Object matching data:
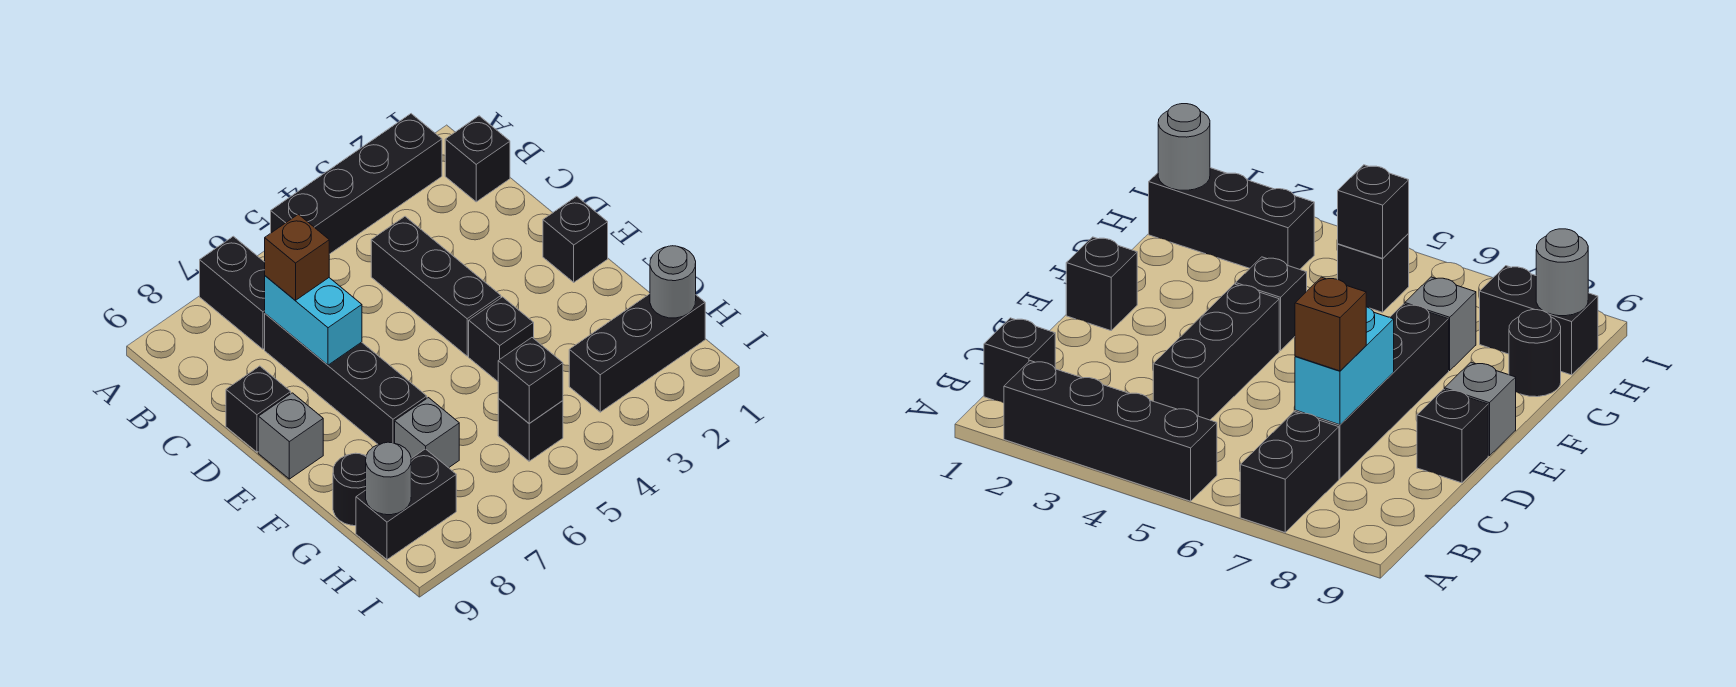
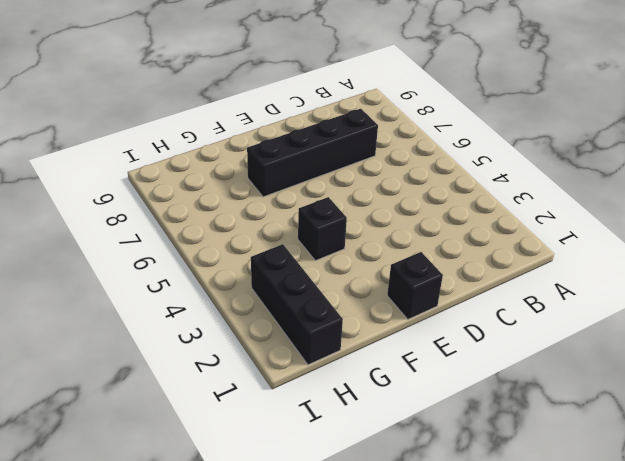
none -> black brick A2:A5 level 1
none -> black brick A7:B7 level 1
none -> black brick B1 level 1

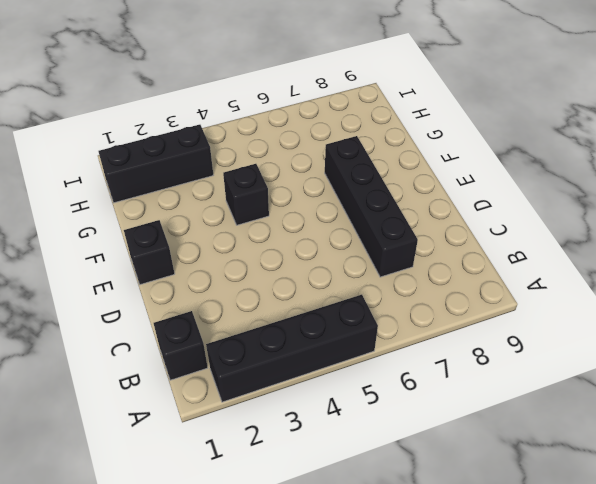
none -> black brick A7:B7 level 1
none -> black brick C4:E4 level 1
none -> black brick D9 level 1

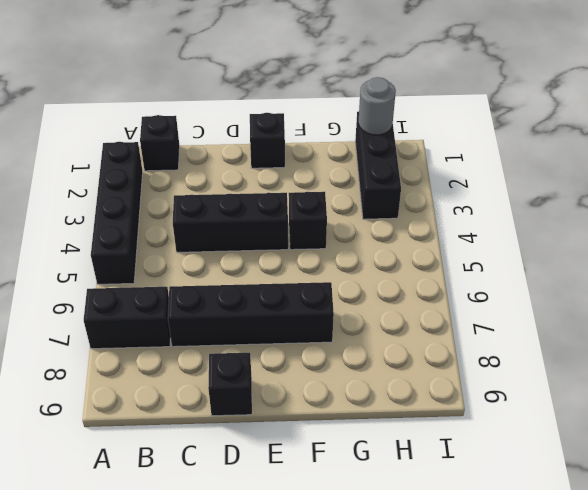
none -> grey brick E9 level 1
none -> grey brick G7 level 1
none -> black round brick G9 level 1

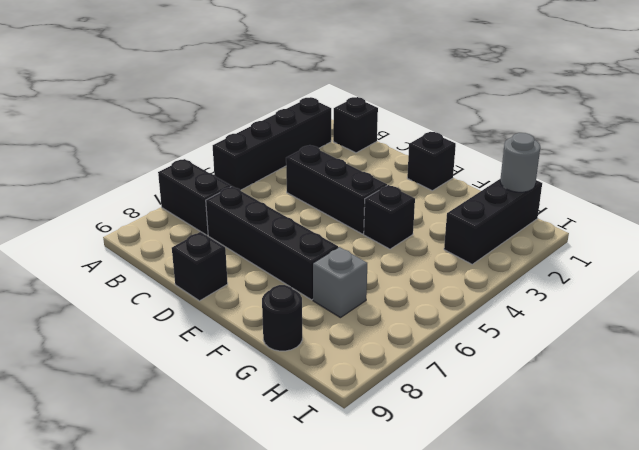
none -> grey brick E9 level 1
none -> black brick H5 level 1
none -> black brick H8:H9 level 1

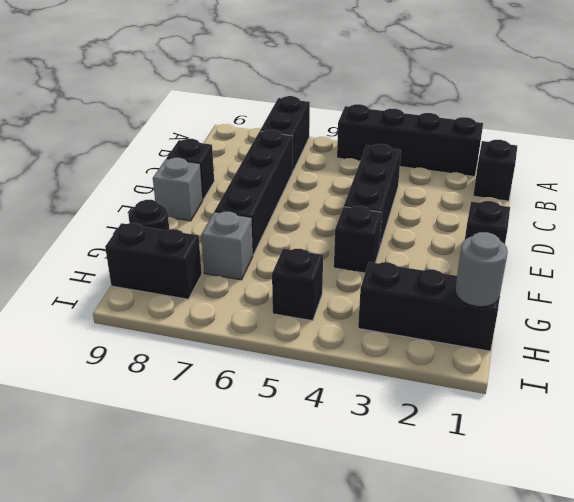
none -> cyan brick C7:D7 level 2
none -> black brick H5 level 2
none -> grey round brick H9 level 2

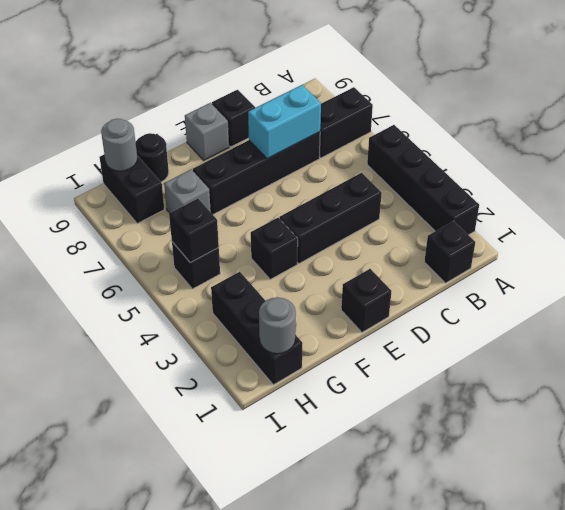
none -> brown brick C7 level 3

Task goal:
Copy every line of the entries in which "round" can be found.

Written solution:
none -> black round brick G9 level 1
none -> grey round brick H9 level 2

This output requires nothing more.